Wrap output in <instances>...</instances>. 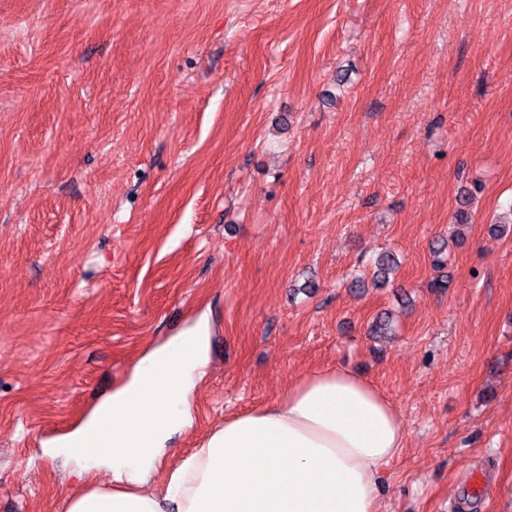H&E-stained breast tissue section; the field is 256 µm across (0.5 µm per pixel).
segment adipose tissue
<instances>
[{"mask_svg": "<svg viewBox=\"0 0 512 512\" xmlns=\"http://www.w3.org/2000/svg\"><path fill=\"white\" fill-rule=\"evenodd\" d=\"M206 322L141 358L130 382L79 426L81 475L109 487L63 498L61 512H381L382 474L405 446L390 400L360 375L327 369L275 401L227 419L148 488L170 433L188 426L186 394L206 362Z\"/></svg>", "mask_w": 512, "mask_h": 512, "instance_id": "1", "label": "adipose tissue"}]
</instances>
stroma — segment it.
Wrapping results in <instances>:
<instances>
[{"instance_id":"1","label":"stroma","mask_w":512,"mask_h":512,"mask_svg":"<svg viewBox=\"0 0 512 512\" xmlns=\"http://www.w3.org/2000/svg\"><path fill=\"white\" fill-rule=\"evenodd\" d=\"M511 205L512 0H0V512L84 492L48 447L203 317L153 482L334 367L406 431L382 512H512Z\"/></svg>"}]
</instances>
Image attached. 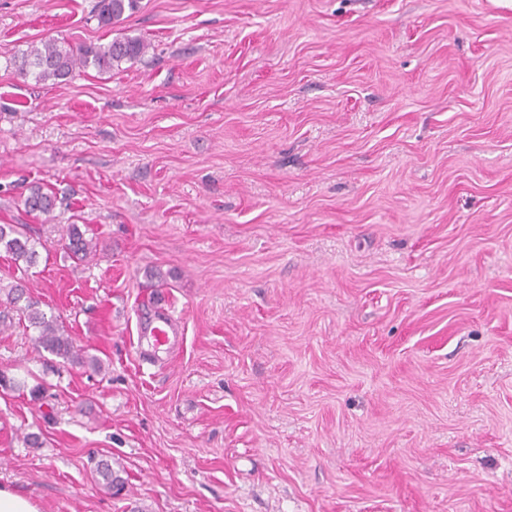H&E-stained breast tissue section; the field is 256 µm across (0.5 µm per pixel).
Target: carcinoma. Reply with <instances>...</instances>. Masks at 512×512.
<instances>
[{"mask_svg": "<svg viewBox=\"0 0 512 512\" xmlns=\"http://www.w3.org/2000/svg\"><path fill=\"white\" fill-rule=\"evenodd\" d=\"M139 0H96L93 17L102 27H110L123 20L127 11H134ZM148 49L140 38L115 37L106 43H79L72 45L56 38H48L29 46L13 56L14 65L22 76L31 75L38 82H52L55 85L69 81L77 72L93 68L107 72L123 61H131L145 55ZM31 212L49 214L55 207V198L45 187L33 183L28 187L24 200ZM61 245L78 260L86 259L93 252L92 240L84 237L77 225L70 224L60 238ZM37 241L33 239L23 224H0V250L13 260L15 265L36 264ZM0 320L10 312L16 313L18 322L37 331L34 338L37 347L50 351L71 362L86 364L99 371L102 364L99 358L82 354L73 344L70 336L59 325L57 318L47 316L39 302L26 296L25 285L17 282L5 286L0 283ZM104 486L111 490L123 485L115 475L112 463L100 461L96 468Z\"/></svg>", "mask_w": 512, "mask_h": 512, "instance_id": "cac0c4a2", "label": "carcinoma"}]
</instances>
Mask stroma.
<instances>
[{
	"mask_svg": "<svg viewBox=\"0 0 512 512\" xmlns=\"http://www.w3.org/2000/svg\"><path fill=\"white\" fill-rule=\"evenodd\" d=\"M95 2L0 0V224L39 241L0 281L103 363L0 324V484L40 512H512V0H140L109 28ZM124 35L148 52L62 85L9 63ZM159 298L182 338L147 356ZM24 204L30 212L49 214L55 207V198L43 185L33 183L28 187V194ZM60 241L63 249L78 260L86 259L93 252L92 238H85L75 224L68 225L66 233L62 234Z\"/></svg>",
	"mask_w": 512,
	"mask_h": 512,
	"instance_id": "obj_1",
	"label": "stroma"
}]
</instances>
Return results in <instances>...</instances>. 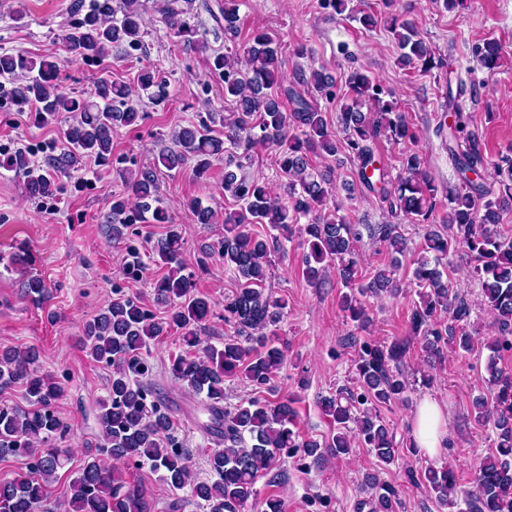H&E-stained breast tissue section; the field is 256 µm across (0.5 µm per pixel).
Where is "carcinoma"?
<instances>
[{"label":"carcinoma","mask_w":512,"mask_h":512,"mask_svg":"<svg viewBox=\"0 0 512 512\" xmlns=\"http://www.w3.org/2000/svg\"><path fill=\"white\" fill-rule=\"evenodd\" d=\"M234 0H224V33L238 34L239 17ZM77 14H83L75 27L63 36L66 59L70 66L100 58L111 48L126 52L142 49L141 16L137 0H92L85 5L75 0ZM162 20L173 36L189 46L205 49L197 39V30L183 15L181 0H164ZM400 50L399 63L404 67L420 64L428 72L436 66L429 47L419 37L415 26L396 18L386 23ZM481 65L495 67L499 47L487 41L476 50ZM283 60L279 44L266 33L257 32L249 40L244 54L226 52L213 59V70L224 75V93L234 98L235 109L224 118V130L216 134L205 120L182 127L171 135L172 146L160 150L152 167L130 172L126 180L136 202L125 197L112 198V207L104 223L112 233L138 224L151 215L155 224L168 230L153 248V255L167 268L152 282L156 300L167 307V318L155 320L138 301L116 293L106 308L84 326L83 347L96 361L112 367L108 396L100 403L97 415L101 442L89 454L83 467L70 484V508L73 512H151L147 491L140 484H130L115 476L103 463L111 459L147 461L163 472L166 483L178 490L190 488L193 497L206 503L209 512H242L255 500L257 479L277 467L281 451L302 448L310 456L322 447L336 456H346L354 447L371 449L383 464L398 456L393 431L384 424L379 407L404 399L410 384L399 369L410 339L395 340L389 345L365 342L355 360L358 391L339 388L321 400L325 415L336 424V434L321 445L316 441L298 442L293 430L296 411L288 400L271 402L250 400L234 407L224 406V379L242 375L252 385L270 384L284 362V351L271 343L269 328L276 326L286 308L283 299L265 292L267 268L271 255L295 233L303 235V275L313 285L326 283L336 274L349 292L341 296V307L350 320L362 329L370 323L362 298L383 292L396 296L403 292L396 279L399 258L408 250L406 239L395 224H380L375 230L391 254L390 265L376 271L365 284L358 283L359 241L353 225L336 216L338 209L327 208V200L337 188L323 177L313 174L308 152L318 151L334 157L339 151L336 135L329 129L323 113L291 88L283 87ZM61 65L58 60L28 57L22 53L0 54V76L14 80L12 94L19 104L35 105L36 119L47 123L60 112L72 113V120L62 130V148L34 165L18 152L0 165L25 176V191L32 198L54 194L56 179L77 166L85 157L106 162L112 154L114 133L137 121L135 94L124 82L103 78L94 93L82 100L65 94L59 87ZM298 80L326 96L335 85L324 69H309ZM139 90L158 89L154 100L162 101L166 80L152 70L138 75ZM346 103L337 121L345 131V141L360 165L358 181L378 194L390 213L426 224L422 253L412 272L413 284L419 288V302L410 315L411 339L423 347L440 352L439 344L447 341L456 349H473V336L466 330L471 307L467 299L454 292L444 277L443 265L457 247L467 249L473 273L479 278L485 304L499 332L490 346L496 352L512 347V238L498 234L501 202L512 198V156H501L491 163L484 156L478 135L470 129L471 116L455 114L453 124H439L437 132L449 129L453 142L464 144L457 157L460 186L448 194V211L436 223L438 186L417 151L406 153L402 173L395 181L375 158L373 145L383 137L399 144L412 141V132L404 115L384 101L389 95L379 80L355 69L345 79ZM370 105L373 111H362ZM274 146L278 166L287 179L286 199L273 197L266 183L248 176L245 168L252 153ZM225 159L224 191L238 207L220 214L198 200L189 208L199 224H223L224 237L218 255L224 267L240 280L231 299L224 304V320L237 327L239 339L224 342L220 348L202 347V354L178 355L171 364L172 376L204 395L210 415L209 428L224 447L212 450L209 465L218 475L213 483L196 482L188 465V453L168 437L171 419L165 405L150 399L148 385L132 381L148 368L141 357L151 340L170 327L184 331L191 347L200 345L196 327L210 313L209 301L192 294V280L183 274L181 255L183 240L177 225L170 223L167 209L158 198L159 167L172 171L196 160V172L202 174L214 160ZM236 170H231V167ZM494 169L498 191L485 186L488 168ZM301 216L307 224L294 225ZM255 224H268L278 235L266 238L253 231ZM129 261L123 275L138 279L146 272L139 248L126 244ZM28 296L40 300L48 295V286L37 276L26 282ZM448 326L437 327L442 315ZM37 353L33 349H0V391L22 385L32 408L0 406V456L23 455L31 459L28 474L0 483V512H38L46 497V484L65 467L69 454L64 448L47 444L60 430L52 406L63 397L64 388L34 368ZM489 383L495 386L492 401L478 397L474 401L477 418L493 423L498 430L495 451L484 457L466 492L468 512H512V374L498 368L496 358L486 363ZM424 485L443 506L455 507L457 479L454 471L443 466L424 472ZM366 498L361 507L369 512H395V492L378 474L369 473L362 488Z\"/></svg>","instance_id":"1"}]
</instances>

- EXERCISE OBJECTIVE: Identify every line where the string "adipose" appears.

- PROBLEM SOLUTION:
segment adipose tissue
[{"mask_svg": "<svg viewBox=\"0 0 512 512\" xmlns=\"http://www.w3.org/2000/svg\"><path fill=\"white\" fill-rule=\"evenodd\" d=\"M206 322L141 358L130 382L79 426L81 475L109 487L63 498L61 512H381L382 474L405 446L390 400L360 375L327 369L275 401L227 419L148 488L170 433L188 426L186 394L206 362Z\"/></svg>", "mask_w": 512, "mask_h": 512, "instance_id": "1", "label": "adipose tissue"}]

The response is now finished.